* **SOURCE MATERIAL**
==========
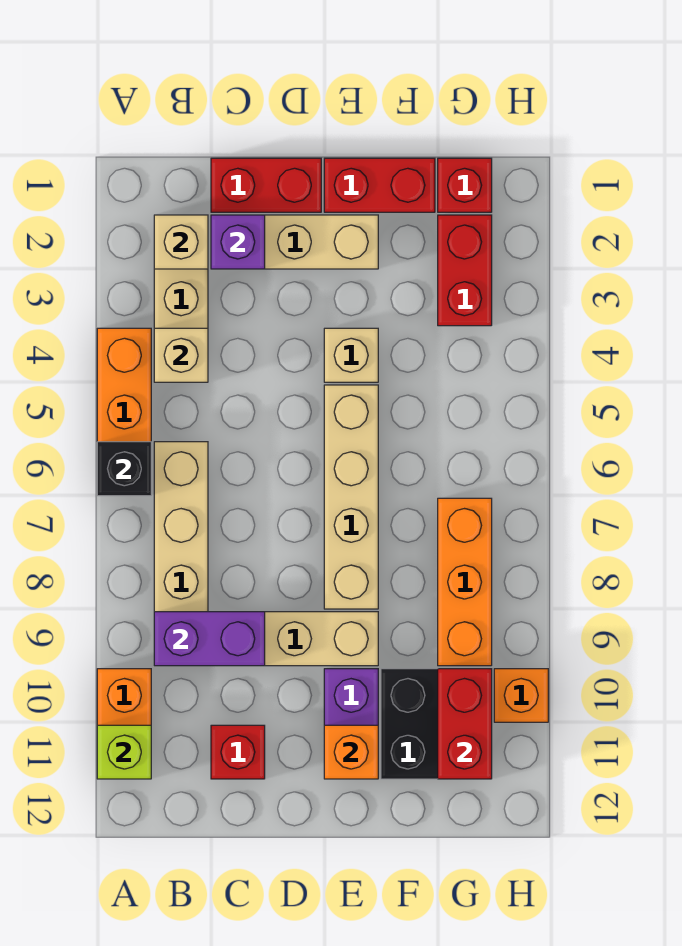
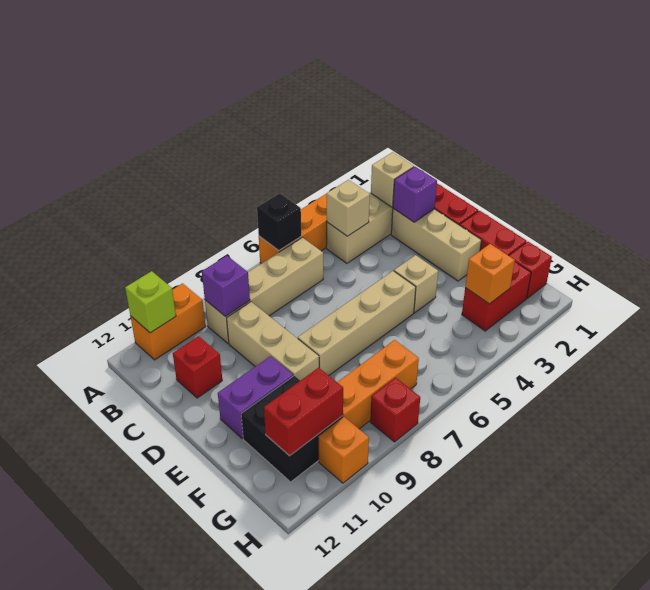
purple brick B9:C9 level 2 -> purple brick B9 level 2
orange brick E11 level 2 -> orange brick G3 level 2
none -> red brick H8 level 1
==========
* **TASK REQUIREMENTS**
Output the data exactly, pictures omitted.

* **ANSWER TO THE EXERCISE**
purple brick B9:C9 level 2 -> purple brick B9 level 2
orange brick E11 level 2 -> orange brick G3 level 2
none -> red brick H8 level 1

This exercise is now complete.